:: Problem to work on ::
Transcribe everything in the listing below exactly, except the pictures.

:: Material supplied ::
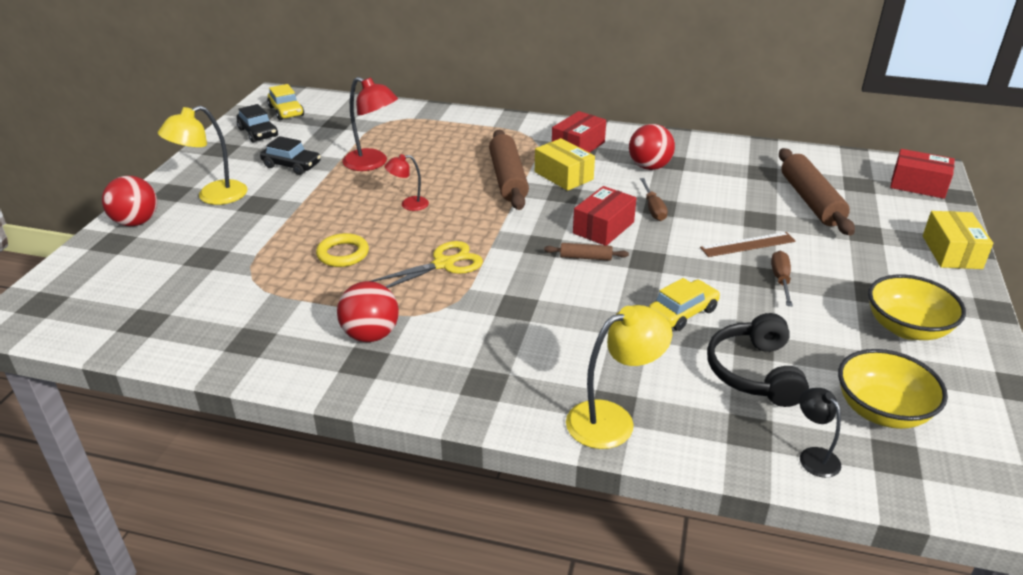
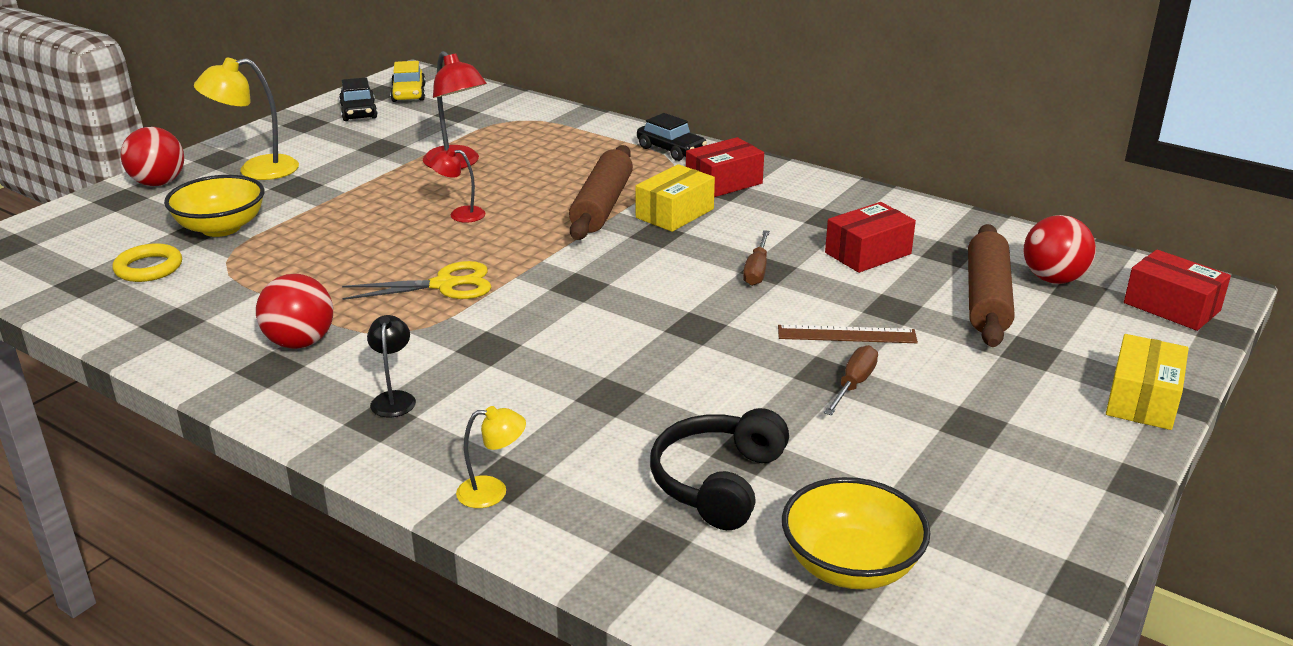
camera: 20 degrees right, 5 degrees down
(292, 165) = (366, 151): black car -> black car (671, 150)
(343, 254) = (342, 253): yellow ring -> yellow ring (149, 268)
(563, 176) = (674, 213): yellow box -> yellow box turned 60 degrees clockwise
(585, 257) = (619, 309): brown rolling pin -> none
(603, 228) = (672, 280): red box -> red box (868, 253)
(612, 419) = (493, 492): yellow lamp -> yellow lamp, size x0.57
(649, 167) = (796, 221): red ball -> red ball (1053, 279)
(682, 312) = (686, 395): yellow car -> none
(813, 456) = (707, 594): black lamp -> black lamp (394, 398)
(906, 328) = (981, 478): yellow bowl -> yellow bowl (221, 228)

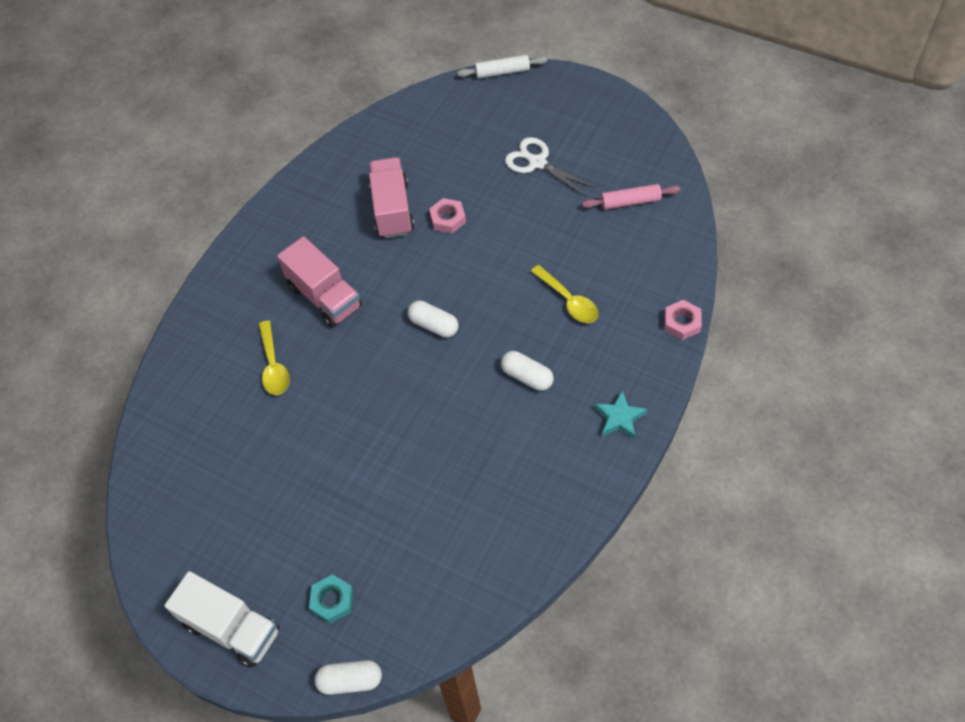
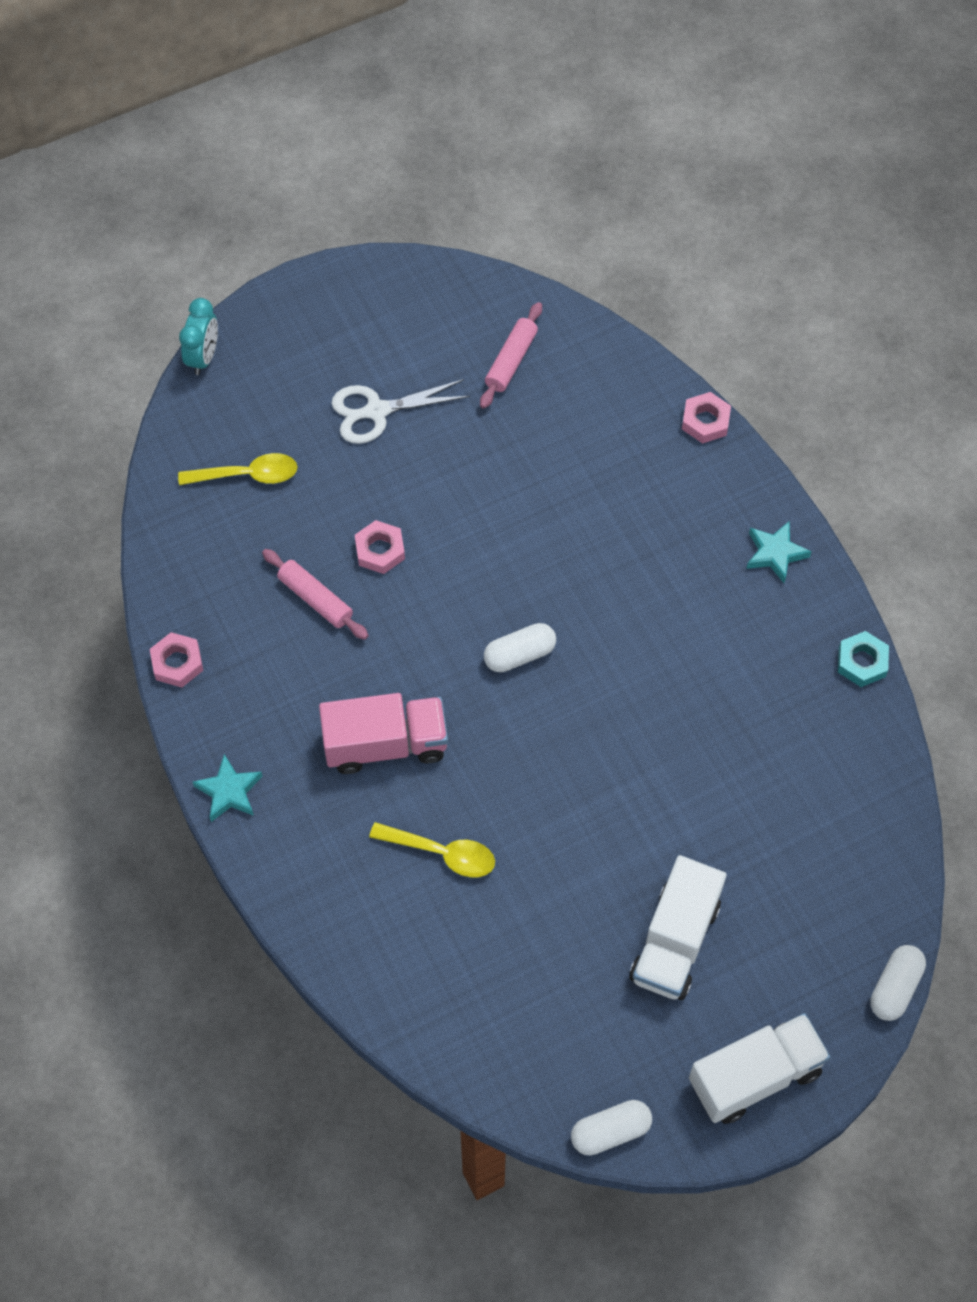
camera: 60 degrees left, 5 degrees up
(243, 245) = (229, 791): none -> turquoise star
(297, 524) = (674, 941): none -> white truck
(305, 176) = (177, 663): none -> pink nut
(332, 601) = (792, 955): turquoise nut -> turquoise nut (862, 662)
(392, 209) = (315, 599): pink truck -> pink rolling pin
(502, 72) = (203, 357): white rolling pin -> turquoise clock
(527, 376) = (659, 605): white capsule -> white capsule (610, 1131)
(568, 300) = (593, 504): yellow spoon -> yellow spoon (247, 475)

:: Solution to this problem ::
camera: 20 degrees right, 5 degrees down
(292, 165) = (366, 151): black car -> black car (671, 150)
(343, 254) = (342, 253): yellow ring -> yellow ring (149, 268)
(563, 176) = (674, 213): yellow box -> yellow box turned 60 degrees clockwise
(585, 257) = (619, 309): brown rolling pin -> none
(603, 228) = (672, 280): red box -> red box (868, 253)
(612, 419) = (493, 492): yellow lamp -> yellow lamp, size x0.57
(649, 167) = (796, 221): red ball -> red ball (1053, 279)
(682, 312) = (686, 395): yellow car -> none
(813, 456) = (707, 594): black lamp -> black lamp (394, 398)
(906, 328) = (981, 478): yellow bowl -> yellow bowl (221, 228)

camera: 60 degrees left, 5 degrees up
(243, 245) = (229, 791): none -> turquoise star
(297, 524) = (674, 941): none -> white truck
(305, 176) = (177, 663): none -> pink nut
(332, 601) = (792, 955): turquoise nut -> turquoise nut (862, 662)
(392, 209) = (315, 599): pink truck -> pink rolling pin
(502, 72) = (203, 357): white rolling pin -> turquoise clock
(527, 376) = (659, 605): white capsule -> white capsule (610, 1131)
(568, 300) = (593, 504): yellow spoon -> yellow spoon (247, 475)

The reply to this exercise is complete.